## Required work
Transcribe all the entries word for word, but omit the images.
*** Material shown Section Begins ***
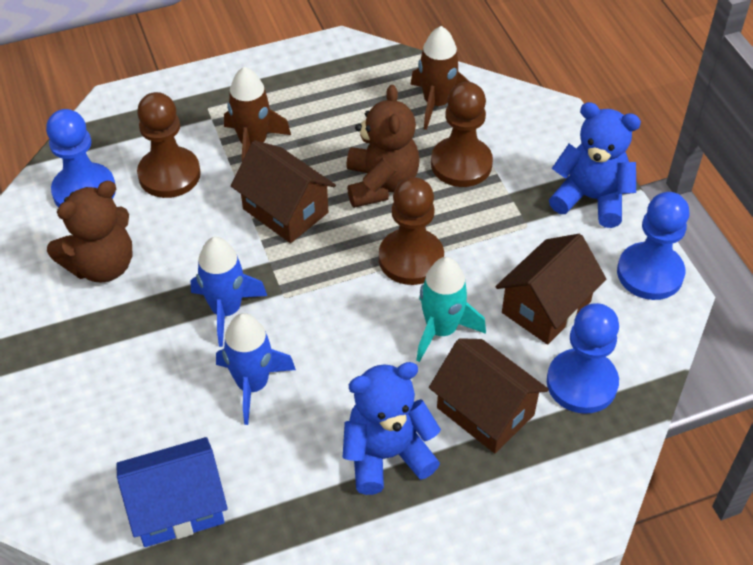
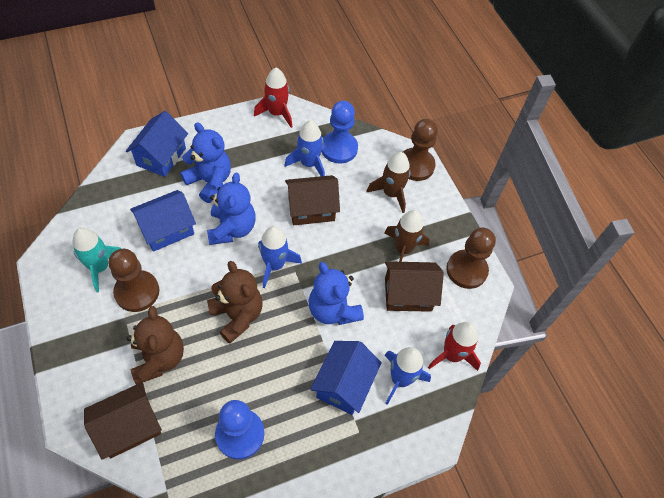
blue house: 1 -> 3
blue pawn: 3 -> 2
blue rocket: 2 -> 3
blue teddy bear: 2 -> 3
red rocket: 0 -> 2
*** Material shown Section Ends ***
## Exercise result
blue house: 1 -> 3
blue pawn: 3 -> 2
blue rocket: 2 -> 3
blue teddy bear: 2 -> 3
red rocket: 0 -> 2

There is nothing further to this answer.